> **Work task**: Copy every line of the entries that includes the word "buffer".

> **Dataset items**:
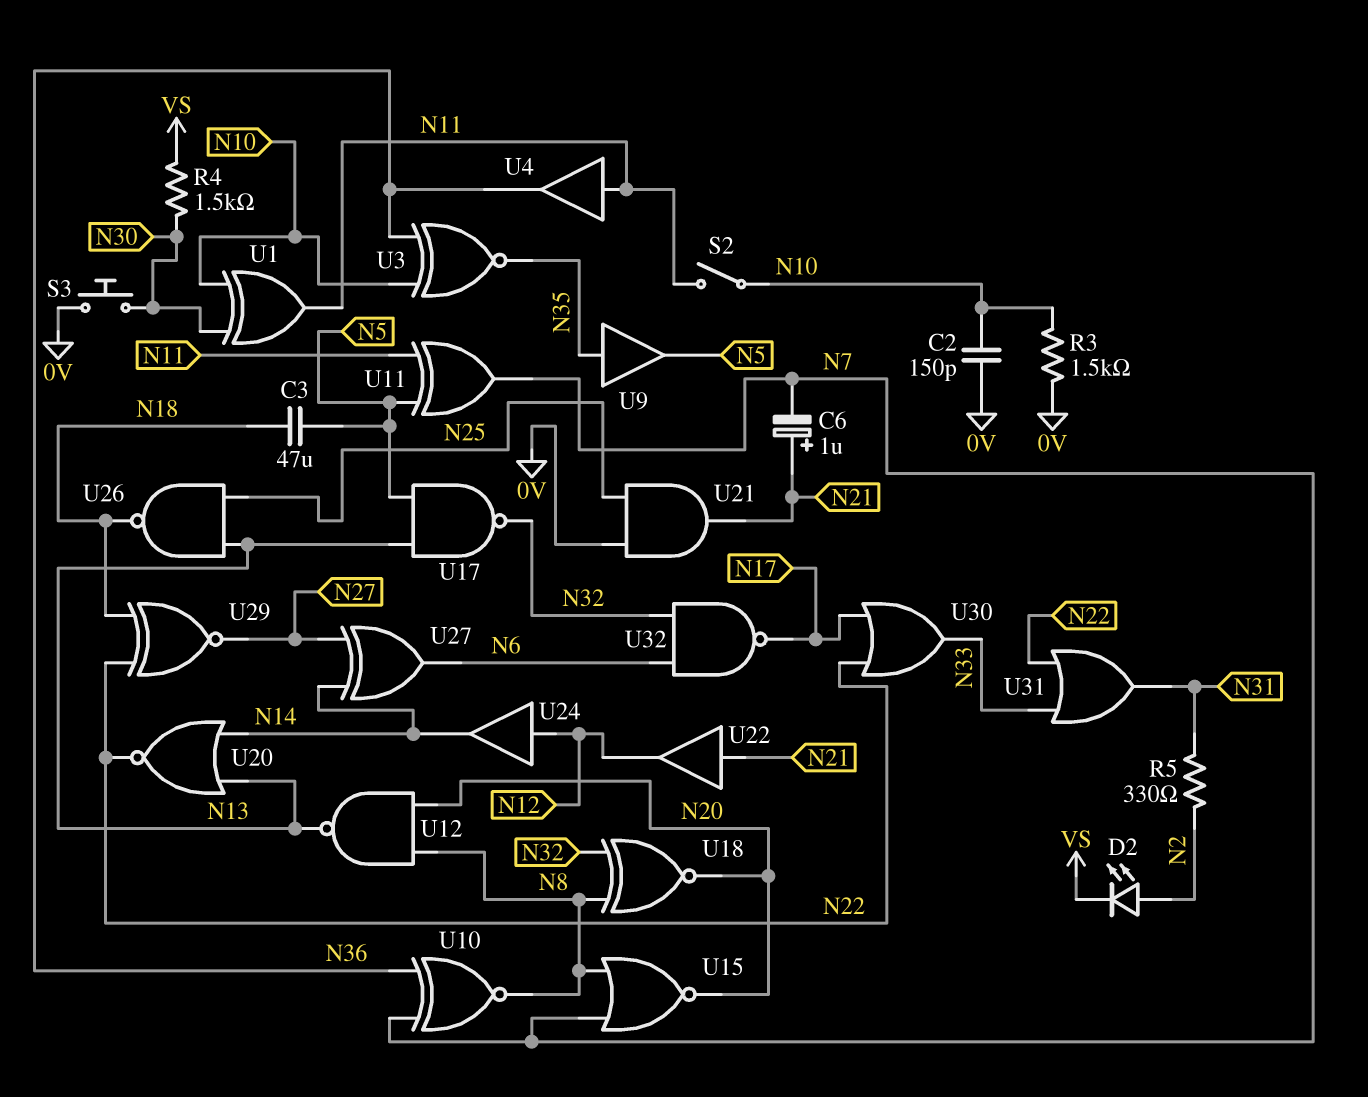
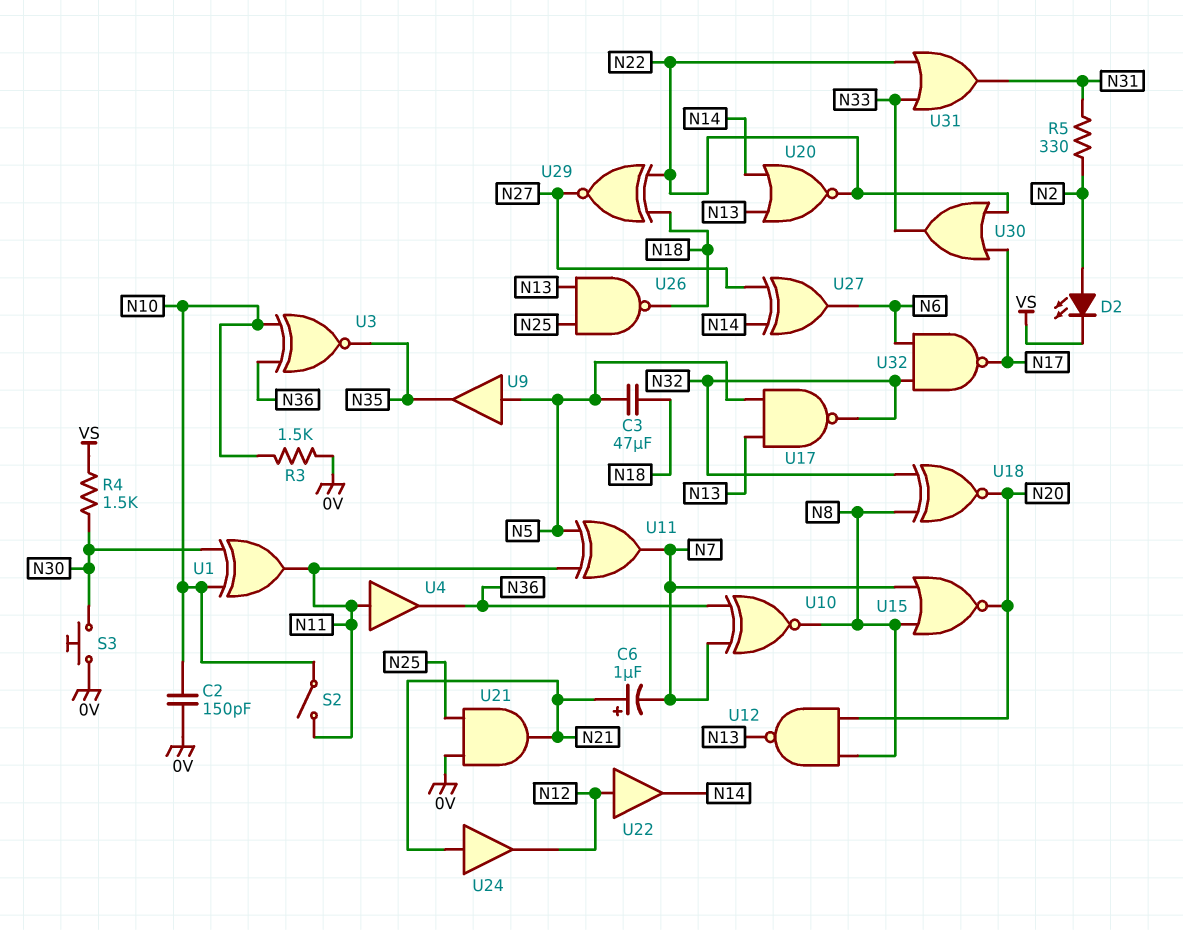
U9: buffer (in N35, out N5) -> buffer (in N5, out N35)
U22: buffer (in N21, out N12) -> buffer (in N12, out N14)
U24: buffer (in N12, out N14) -> buffer (in N21, out N12)

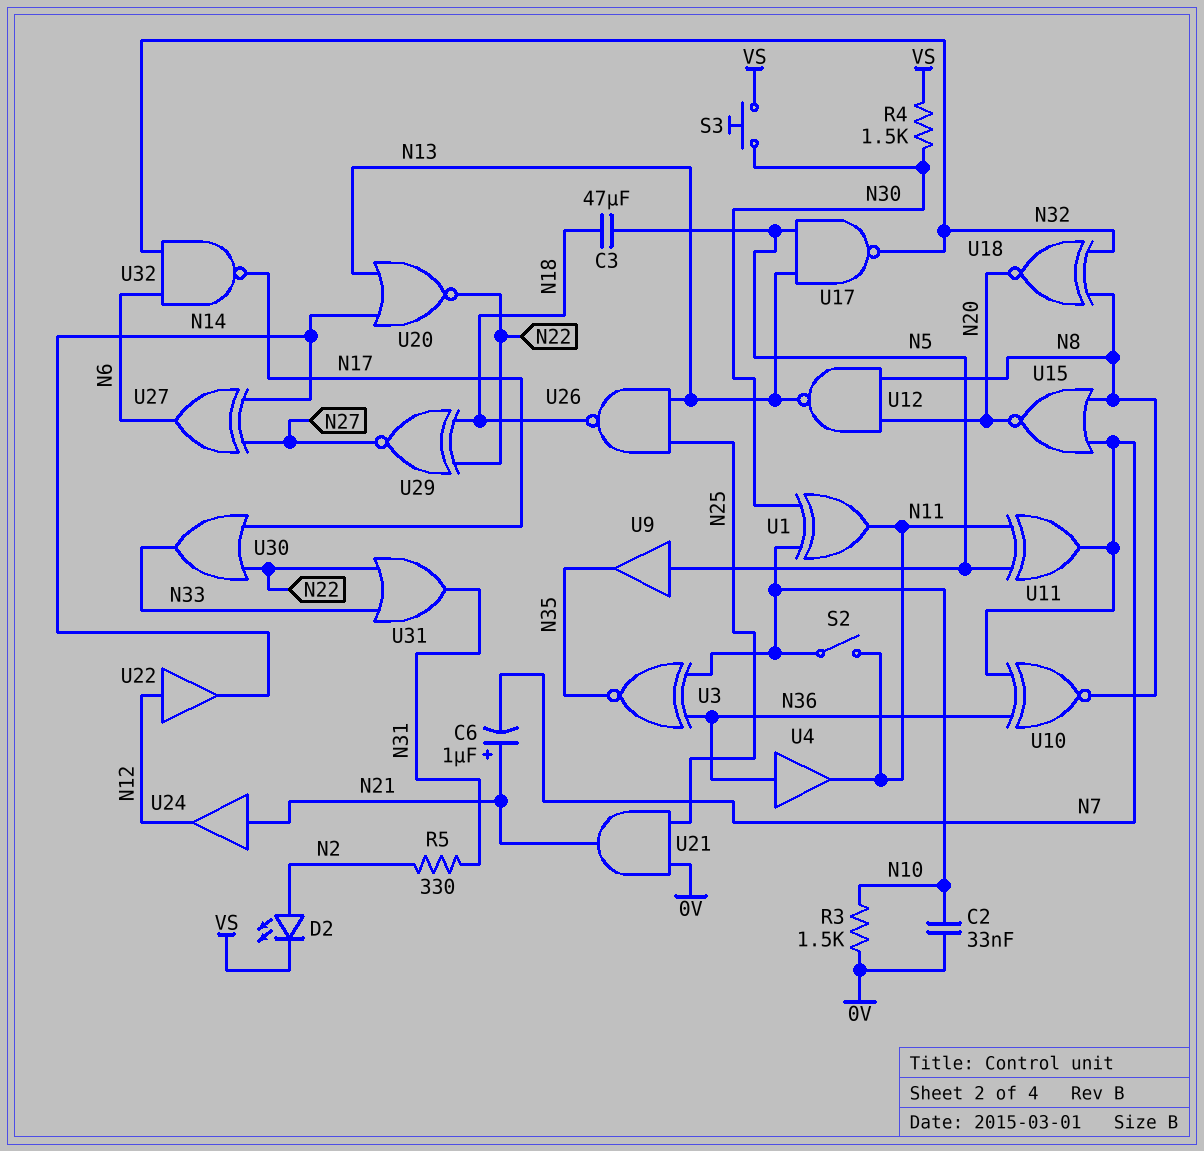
C2: 150pF (0V, N10) -> 33nF (0V, N10)
S3: button (0V, N30) -> button (N30, VS)
U4: buffer (in N11, out N36) -> buffer (in N36, out N11)

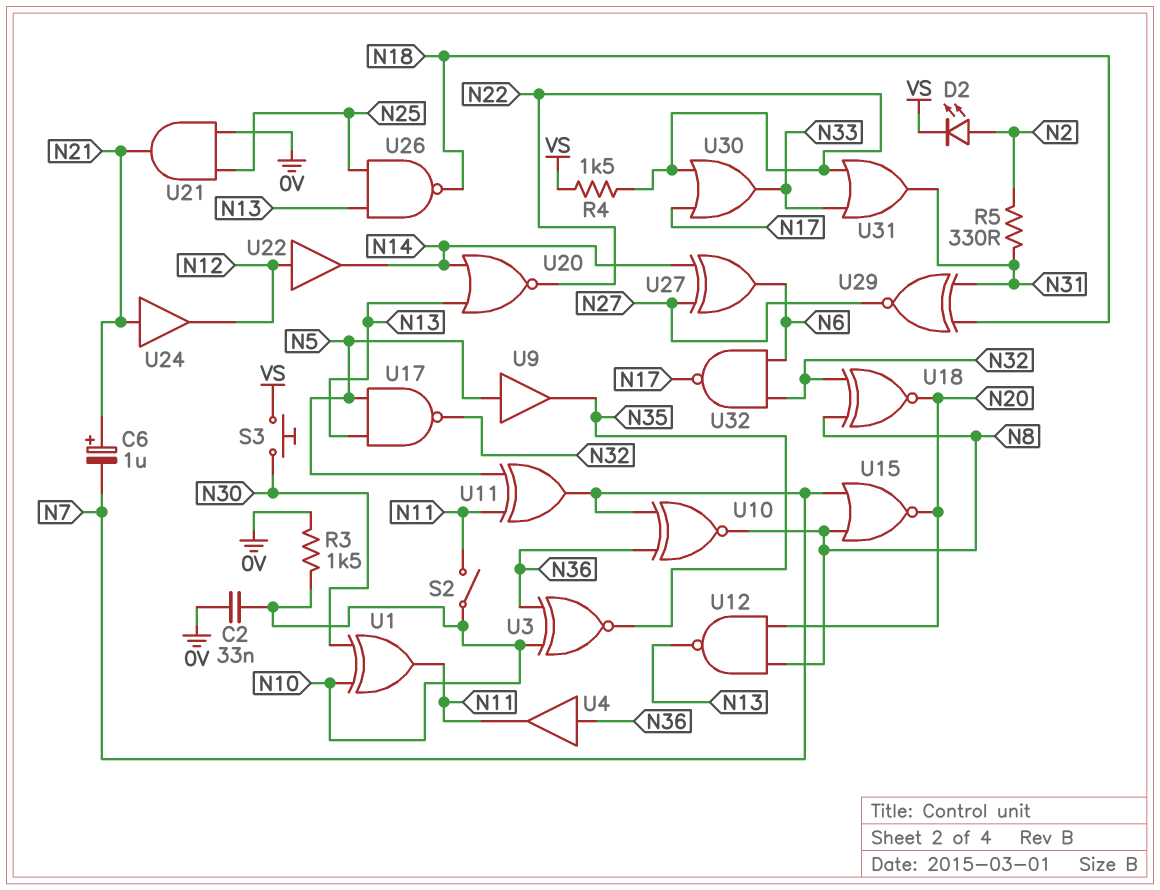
C3: 47uF (N5, N18) -> none
R4: 1.5k (N30, VS) -> 1.5k (N22, VS)
U29: XNOR (in N18, in N22, out N27) -> XNOR (in N18, in N31, out N27)

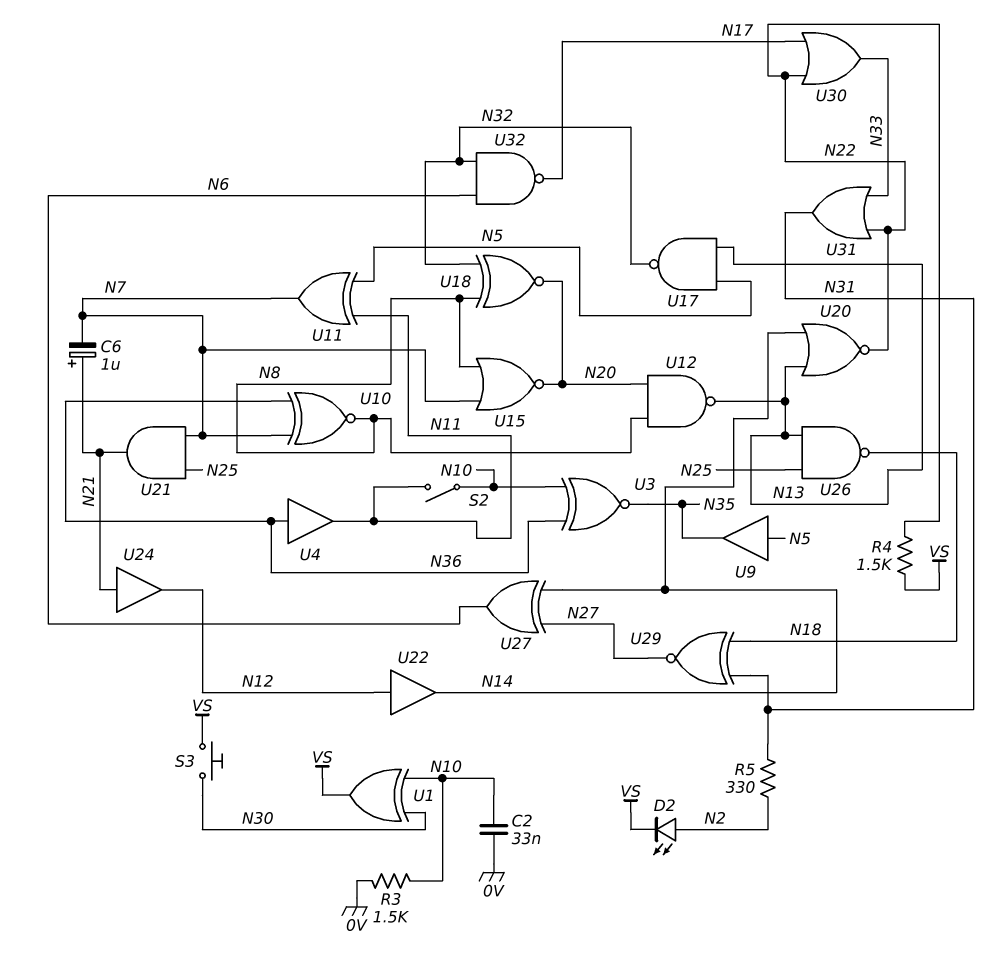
U1: XOR (in N10, in N30, out N11) -> XOR (in N10, in N30, out VS)
U21: AND (in 0V, in N25, out N21) -> AND (in N7, in N25, out N21)

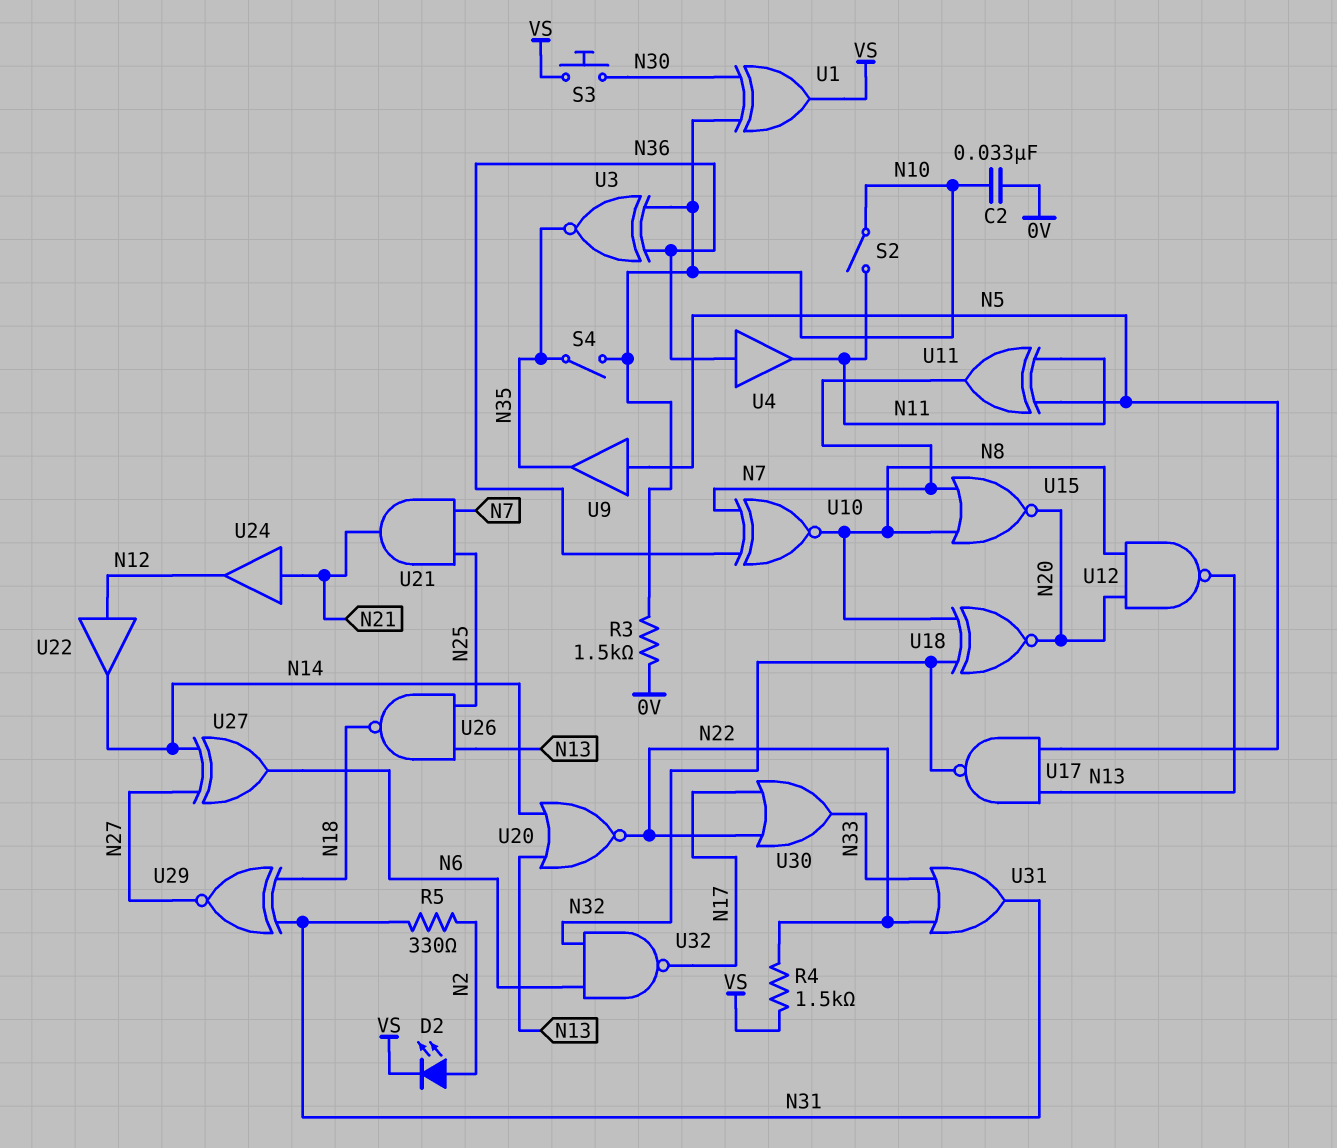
C6: 1uF (plus N21, minus N7) -> none
S4: none -> switch (N10, N35)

> **Final answer**:
U9: buffer (in N35, out N5) -> buffer (in N5, out N35)
U22: buffer (in N21, out N12) -> buffer (in N12, out N14)
U24: buffer (in N12, out N14) -> buffer (in N21, out N12)
U4: buffer (in N11, out N36) -> buffer (in N36, out N11)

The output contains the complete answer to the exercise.